WHAT TO DO:
Return the lines of the data below in which the string "VMID" occurs.

GIVEN RECORDS Block Start

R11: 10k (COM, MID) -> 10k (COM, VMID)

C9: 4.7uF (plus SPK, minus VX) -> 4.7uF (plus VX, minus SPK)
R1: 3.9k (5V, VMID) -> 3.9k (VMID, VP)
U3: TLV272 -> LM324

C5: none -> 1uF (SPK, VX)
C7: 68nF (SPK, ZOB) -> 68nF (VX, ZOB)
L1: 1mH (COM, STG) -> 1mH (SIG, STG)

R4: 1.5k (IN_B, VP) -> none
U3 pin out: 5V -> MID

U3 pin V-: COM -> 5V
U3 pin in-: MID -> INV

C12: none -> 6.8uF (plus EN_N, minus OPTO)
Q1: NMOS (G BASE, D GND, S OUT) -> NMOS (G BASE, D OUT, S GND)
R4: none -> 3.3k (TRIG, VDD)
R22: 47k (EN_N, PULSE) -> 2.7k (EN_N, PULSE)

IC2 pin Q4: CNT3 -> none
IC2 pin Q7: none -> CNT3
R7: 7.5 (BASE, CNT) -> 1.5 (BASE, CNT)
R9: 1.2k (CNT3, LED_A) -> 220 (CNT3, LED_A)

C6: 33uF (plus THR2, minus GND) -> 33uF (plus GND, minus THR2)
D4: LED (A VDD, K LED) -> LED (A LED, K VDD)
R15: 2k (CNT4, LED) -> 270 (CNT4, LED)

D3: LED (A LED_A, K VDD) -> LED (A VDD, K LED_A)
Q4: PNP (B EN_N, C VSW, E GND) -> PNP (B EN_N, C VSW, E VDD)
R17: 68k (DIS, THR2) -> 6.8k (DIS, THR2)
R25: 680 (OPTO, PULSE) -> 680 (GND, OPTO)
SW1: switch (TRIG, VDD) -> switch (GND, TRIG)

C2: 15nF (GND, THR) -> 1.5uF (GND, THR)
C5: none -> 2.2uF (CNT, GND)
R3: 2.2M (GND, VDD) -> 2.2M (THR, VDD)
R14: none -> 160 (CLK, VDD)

GIVEN RECORDS Block End

TASK ANSWER:
R11: 10k (COM, MID) -> 10k (COM, VMID)
R1: 3.9k (5V, VMID) -> 3.9k (VMID, VP)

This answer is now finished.